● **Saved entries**
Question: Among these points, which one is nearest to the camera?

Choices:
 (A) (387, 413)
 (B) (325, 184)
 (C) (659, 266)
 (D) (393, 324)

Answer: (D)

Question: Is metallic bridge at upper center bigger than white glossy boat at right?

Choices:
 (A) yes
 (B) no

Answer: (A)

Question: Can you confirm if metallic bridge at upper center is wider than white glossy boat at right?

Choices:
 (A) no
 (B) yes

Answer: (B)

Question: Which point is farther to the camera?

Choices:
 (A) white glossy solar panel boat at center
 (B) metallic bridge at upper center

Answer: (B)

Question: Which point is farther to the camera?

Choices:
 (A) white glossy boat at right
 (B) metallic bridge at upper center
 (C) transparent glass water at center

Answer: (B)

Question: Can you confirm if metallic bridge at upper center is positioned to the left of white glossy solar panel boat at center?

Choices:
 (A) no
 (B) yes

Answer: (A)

==

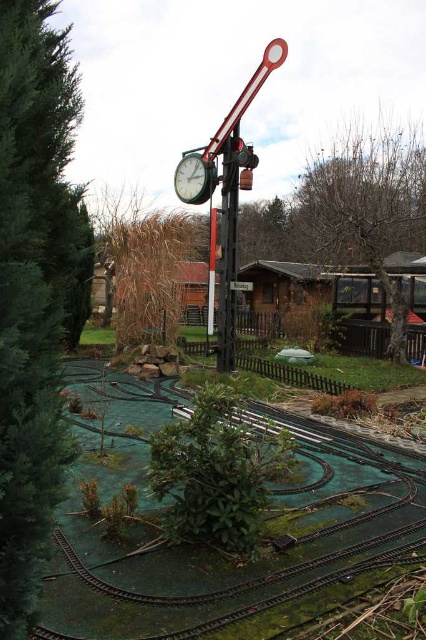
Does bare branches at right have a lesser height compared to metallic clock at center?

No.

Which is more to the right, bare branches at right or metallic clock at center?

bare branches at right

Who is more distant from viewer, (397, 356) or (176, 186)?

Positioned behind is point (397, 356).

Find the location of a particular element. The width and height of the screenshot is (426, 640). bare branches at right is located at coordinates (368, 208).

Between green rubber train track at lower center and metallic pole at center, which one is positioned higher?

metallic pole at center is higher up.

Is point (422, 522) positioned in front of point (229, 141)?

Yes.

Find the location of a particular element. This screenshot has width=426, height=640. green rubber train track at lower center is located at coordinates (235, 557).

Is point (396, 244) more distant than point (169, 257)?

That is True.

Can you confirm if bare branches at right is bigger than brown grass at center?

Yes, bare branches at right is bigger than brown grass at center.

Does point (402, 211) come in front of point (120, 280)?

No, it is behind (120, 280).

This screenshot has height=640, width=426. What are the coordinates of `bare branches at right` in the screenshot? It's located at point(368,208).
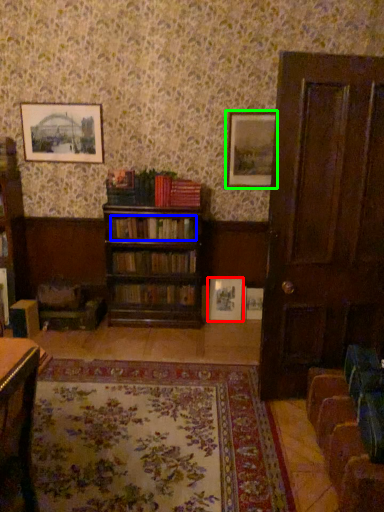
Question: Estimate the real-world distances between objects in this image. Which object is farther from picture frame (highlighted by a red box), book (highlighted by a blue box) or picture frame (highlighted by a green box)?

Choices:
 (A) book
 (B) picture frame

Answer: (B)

--

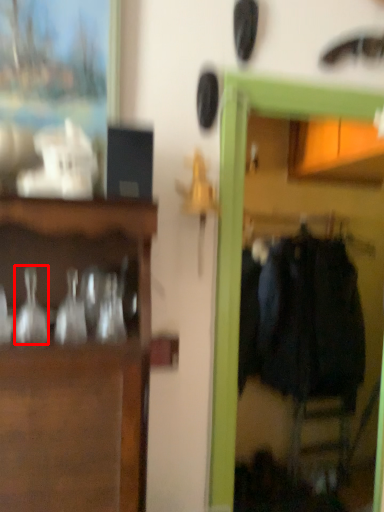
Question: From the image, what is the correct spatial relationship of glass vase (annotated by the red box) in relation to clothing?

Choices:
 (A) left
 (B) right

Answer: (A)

● **DIRECTIONS**
Rewrite the records starting at the line with "metallic pole at center is higher up." and ending at the line with "(B) picture frame", putting "outlined" wherever "highlighted" appears and leaving out the pictures.

● **RESPONSE AREA**
metallic pole at center is higher up.

Is point (422, 522) positioned in front of point (229, 141)?

Yes.

Find the location of a particular element. This screenshot has width=426, height=640. green rubber train track at lower center is located at coordinates (235, 557).

Is point (396, 244) more distant than point (169, 257)?

That is True.

Can you confirm if bare branches at right is bigger than brown grass at center?

Yes, bare branches at right is bigger than brown grass at center.

Does point (402, 211) come in front of point (120, 280)?

No, it is behind (120, 280).

This screenshot has height=640, width=426. What are the coordinates of `bare branches at right` in the screenshot? It's located at point(368,208).
Question: Estimate the real-world distances between objects in this image. Which object is farther from picture frame (outlined by a red box), book (outlined by a blue box) or picture frame (outlined by a green box)?

Choices:
 (A) book
 (B) picture frame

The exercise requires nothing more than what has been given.